Brief: Give the entries back exactly, dropping each image.

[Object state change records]

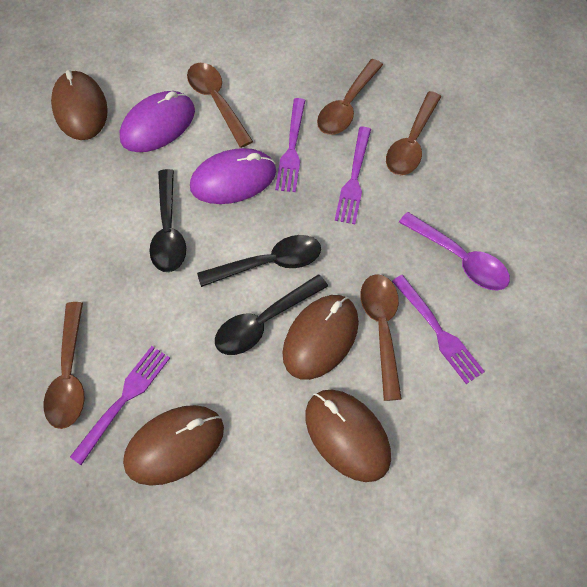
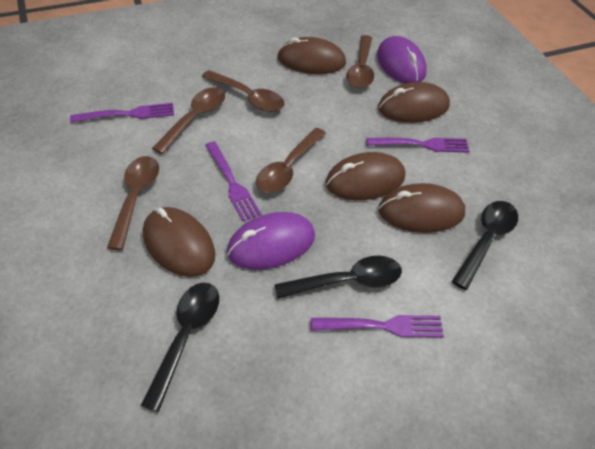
brown mouse: 4 -> 5
purple spoon: 1 -> 0

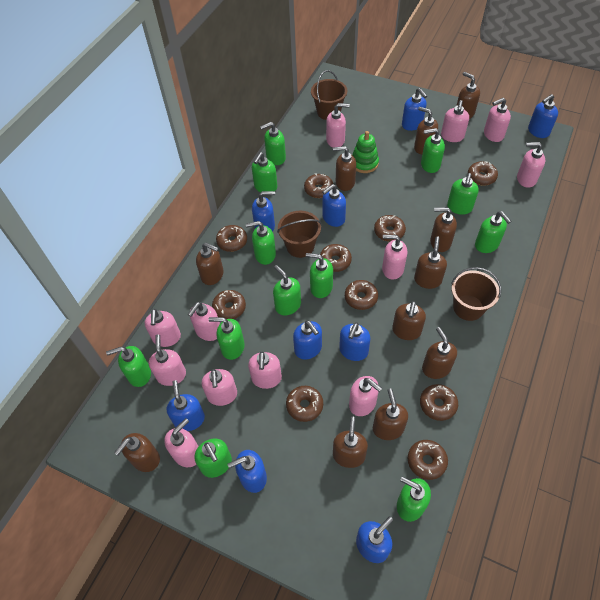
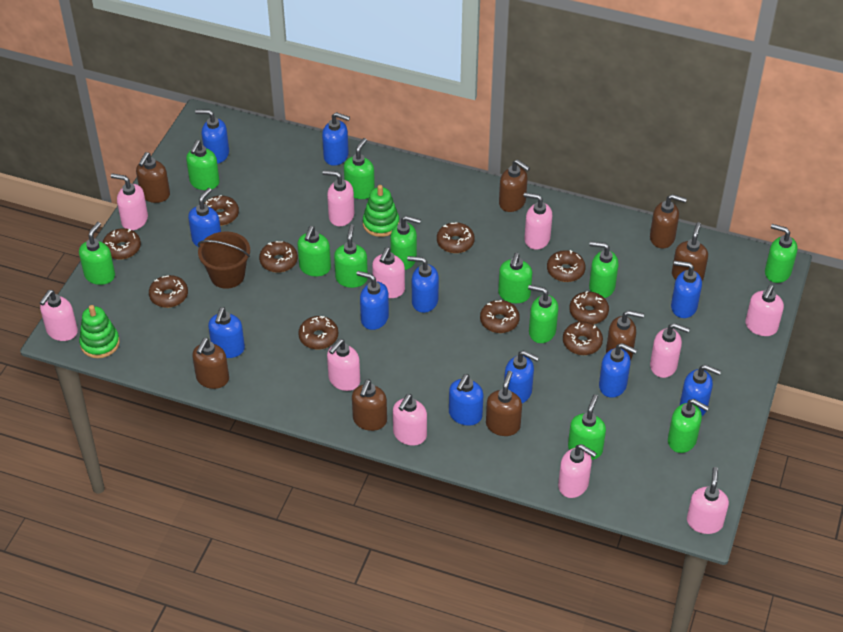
blue soap dispenser: 9 -> 11
brown bucket: 3 -> 1
brown soap dispenser: 11 -> 8
green stacking toy: 1 -> 2
pink soap dispenser: 12 -> 11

Result of the task:
brown mouse: 4 -> 5
purple spoon: 1 -> 0

blue soap dispenser: 9 -> 11
brown bucket: 3 -> 1
brown soap dispenser: 11 -> 8
green stacking toy: 1 -> 2
pink soap dispenser: 12 -> 11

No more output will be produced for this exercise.